(Before-and-after coordinate records)
☆ ☆ ☆ ☆ ☆ ☆ ☆
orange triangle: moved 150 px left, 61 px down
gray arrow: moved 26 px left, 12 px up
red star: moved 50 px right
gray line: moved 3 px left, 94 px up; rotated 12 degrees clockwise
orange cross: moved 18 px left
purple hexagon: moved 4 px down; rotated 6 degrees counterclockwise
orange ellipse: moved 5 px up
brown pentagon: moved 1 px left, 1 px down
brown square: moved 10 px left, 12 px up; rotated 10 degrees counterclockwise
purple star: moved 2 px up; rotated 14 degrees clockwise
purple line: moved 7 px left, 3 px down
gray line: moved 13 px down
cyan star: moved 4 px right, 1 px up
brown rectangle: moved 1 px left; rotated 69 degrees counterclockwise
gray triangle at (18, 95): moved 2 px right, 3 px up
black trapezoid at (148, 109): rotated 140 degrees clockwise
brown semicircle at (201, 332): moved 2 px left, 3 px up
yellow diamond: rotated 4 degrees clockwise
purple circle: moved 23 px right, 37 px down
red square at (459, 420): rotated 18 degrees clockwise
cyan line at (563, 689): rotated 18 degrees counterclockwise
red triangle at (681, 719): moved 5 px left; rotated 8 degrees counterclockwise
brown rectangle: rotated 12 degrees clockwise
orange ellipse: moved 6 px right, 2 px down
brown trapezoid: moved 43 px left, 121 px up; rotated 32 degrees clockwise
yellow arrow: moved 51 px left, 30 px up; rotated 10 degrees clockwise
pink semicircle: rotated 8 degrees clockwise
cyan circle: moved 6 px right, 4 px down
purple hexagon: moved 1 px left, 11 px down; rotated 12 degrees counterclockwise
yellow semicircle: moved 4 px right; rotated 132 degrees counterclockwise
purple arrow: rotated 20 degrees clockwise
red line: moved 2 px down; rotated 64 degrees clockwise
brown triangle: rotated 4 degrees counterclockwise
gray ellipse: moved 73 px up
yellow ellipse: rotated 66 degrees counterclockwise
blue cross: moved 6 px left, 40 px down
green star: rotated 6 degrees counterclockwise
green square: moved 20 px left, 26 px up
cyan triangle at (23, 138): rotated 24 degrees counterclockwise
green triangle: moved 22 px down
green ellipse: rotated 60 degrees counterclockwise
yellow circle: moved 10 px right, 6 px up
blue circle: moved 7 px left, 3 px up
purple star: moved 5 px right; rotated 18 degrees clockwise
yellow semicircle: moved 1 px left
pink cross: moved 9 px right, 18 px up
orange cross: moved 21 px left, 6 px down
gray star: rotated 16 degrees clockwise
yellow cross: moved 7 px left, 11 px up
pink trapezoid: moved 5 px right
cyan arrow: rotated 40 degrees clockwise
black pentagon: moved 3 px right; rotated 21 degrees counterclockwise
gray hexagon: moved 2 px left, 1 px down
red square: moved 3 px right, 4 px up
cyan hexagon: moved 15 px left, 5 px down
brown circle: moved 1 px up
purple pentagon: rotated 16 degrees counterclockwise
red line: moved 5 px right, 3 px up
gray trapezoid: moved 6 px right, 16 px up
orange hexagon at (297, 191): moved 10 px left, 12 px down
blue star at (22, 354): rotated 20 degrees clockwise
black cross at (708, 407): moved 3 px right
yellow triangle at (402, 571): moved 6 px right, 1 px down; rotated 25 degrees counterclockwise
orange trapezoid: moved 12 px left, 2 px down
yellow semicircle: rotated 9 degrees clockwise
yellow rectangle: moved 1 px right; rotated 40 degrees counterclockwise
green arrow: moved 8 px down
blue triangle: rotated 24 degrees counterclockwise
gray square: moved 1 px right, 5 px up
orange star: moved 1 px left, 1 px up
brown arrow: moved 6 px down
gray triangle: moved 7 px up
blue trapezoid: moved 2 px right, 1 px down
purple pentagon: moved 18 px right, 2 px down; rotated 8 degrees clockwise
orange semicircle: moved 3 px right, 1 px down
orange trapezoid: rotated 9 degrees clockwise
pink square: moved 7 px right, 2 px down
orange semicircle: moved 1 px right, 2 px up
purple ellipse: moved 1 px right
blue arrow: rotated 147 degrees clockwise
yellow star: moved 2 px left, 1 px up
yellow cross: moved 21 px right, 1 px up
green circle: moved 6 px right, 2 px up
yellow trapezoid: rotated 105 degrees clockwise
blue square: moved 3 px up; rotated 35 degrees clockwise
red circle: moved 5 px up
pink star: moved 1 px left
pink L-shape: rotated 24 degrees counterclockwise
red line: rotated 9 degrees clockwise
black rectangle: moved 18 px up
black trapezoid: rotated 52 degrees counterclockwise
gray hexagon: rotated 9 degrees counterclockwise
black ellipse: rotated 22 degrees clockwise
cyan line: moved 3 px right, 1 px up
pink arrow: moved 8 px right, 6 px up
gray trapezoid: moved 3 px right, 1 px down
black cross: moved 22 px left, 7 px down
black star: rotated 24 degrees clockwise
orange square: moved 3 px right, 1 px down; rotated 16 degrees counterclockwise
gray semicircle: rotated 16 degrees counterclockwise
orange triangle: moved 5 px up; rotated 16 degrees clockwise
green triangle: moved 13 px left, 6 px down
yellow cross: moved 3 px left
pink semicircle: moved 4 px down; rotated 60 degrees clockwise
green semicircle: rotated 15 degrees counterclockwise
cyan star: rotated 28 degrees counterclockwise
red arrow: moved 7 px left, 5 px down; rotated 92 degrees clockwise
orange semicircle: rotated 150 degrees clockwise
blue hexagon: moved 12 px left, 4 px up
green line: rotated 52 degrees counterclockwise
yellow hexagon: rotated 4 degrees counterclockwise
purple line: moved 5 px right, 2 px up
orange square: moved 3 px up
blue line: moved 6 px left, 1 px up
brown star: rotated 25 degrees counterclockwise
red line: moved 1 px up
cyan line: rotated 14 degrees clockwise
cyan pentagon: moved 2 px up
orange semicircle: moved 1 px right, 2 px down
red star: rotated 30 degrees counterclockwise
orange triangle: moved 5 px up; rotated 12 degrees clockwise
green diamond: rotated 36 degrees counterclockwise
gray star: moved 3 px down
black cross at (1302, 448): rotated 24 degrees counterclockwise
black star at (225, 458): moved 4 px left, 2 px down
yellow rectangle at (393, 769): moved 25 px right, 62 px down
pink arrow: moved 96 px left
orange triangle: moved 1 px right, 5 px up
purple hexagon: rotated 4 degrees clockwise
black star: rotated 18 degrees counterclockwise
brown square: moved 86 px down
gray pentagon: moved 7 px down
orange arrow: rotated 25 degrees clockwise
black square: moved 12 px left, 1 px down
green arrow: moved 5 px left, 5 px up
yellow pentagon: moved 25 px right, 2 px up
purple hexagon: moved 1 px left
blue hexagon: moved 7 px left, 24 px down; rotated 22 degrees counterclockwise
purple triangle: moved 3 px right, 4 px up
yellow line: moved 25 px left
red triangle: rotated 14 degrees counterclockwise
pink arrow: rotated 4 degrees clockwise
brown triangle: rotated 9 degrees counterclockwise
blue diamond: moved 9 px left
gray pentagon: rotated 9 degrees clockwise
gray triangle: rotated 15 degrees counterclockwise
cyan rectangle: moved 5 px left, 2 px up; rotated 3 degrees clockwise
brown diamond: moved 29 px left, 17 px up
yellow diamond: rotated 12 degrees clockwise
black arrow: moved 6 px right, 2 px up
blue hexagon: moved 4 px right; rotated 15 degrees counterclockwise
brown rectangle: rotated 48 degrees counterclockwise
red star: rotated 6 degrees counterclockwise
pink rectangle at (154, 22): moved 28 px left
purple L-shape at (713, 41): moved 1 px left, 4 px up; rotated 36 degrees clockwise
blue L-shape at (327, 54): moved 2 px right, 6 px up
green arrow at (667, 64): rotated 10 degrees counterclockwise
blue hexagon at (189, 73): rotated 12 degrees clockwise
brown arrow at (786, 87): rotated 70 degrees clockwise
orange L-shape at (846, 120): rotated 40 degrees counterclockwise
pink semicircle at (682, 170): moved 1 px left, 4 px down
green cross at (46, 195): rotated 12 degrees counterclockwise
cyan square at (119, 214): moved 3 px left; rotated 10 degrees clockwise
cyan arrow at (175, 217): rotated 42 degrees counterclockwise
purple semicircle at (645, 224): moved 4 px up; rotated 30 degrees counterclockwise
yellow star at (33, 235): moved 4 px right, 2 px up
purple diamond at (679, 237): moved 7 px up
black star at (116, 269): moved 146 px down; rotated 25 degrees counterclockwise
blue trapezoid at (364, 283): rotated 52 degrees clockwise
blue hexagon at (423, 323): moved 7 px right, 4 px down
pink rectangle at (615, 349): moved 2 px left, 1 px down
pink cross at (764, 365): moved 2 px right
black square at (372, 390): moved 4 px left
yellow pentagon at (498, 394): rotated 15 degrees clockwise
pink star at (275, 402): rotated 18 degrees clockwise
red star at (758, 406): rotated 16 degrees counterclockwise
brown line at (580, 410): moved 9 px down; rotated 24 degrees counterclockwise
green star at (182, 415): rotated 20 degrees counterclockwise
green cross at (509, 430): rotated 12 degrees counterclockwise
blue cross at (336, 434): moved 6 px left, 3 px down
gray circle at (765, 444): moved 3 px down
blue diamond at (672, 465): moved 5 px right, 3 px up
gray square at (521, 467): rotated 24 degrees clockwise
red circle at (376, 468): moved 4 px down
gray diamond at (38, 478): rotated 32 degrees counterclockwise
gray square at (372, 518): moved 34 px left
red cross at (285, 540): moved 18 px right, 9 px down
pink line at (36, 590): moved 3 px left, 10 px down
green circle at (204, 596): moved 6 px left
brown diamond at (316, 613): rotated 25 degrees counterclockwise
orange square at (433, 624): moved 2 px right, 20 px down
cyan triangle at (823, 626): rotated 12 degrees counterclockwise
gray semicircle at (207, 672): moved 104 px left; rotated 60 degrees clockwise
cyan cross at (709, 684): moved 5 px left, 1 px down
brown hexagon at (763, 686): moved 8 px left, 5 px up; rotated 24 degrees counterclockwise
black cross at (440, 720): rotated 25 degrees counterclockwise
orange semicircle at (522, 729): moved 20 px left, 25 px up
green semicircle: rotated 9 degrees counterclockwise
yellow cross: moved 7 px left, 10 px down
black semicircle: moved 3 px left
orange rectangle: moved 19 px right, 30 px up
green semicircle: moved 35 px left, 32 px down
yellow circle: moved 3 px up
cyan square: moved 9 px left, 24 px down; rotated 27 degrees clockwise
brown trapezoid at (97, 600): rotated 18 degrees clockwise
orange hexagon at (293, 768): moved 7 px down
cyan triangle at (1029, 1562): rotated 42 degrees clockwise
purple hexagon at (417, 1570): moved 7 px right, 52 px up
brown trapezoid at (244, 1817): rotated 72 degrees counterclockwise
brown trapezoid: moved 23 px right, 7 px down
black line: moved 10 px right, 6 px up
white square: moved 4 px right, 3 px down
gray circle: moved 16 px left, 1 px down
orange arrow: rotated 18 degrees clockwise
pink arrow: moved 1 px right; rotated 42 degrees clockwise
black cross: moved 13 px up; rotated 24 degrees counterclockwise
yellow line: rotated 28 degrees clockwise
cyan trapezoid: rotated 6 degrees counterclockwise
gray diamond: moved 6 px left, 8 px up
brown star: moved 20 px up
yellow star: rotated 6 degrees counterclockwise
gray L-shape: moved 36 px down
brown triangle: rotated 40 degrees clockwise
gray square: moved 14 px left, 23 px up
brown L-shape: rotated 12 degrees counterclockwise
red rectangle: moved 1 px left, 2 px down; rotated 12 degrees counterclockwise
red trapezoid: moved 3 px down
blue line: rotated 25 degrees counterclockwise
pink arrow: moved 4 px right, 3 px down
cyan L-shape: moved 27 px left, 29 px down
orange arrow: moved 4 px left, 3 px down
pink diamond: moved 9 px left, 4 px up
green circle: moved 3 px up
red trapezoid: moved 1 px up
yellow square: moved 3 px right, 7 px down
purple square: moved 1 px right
☆ ☆ ☆ ☆ ☆ ☆ ☆
- TASK PROMPT:
If a line in the records above holds the string "ellipse", copy it out.

- RESPONSE TO THE EXERCISE:
orange ellipse: moved 5 px up
orange ellipse: moved 6 px right, 2 px down
gray ellipse: moved 73 px up
yellow ellipse: rotated 66 degrees counterclockwise
green ellipse: rotated 60 degrees counterclockwise
purple ellipse: moved 1 px right
black ellipse: rotated 22 degrees clockwise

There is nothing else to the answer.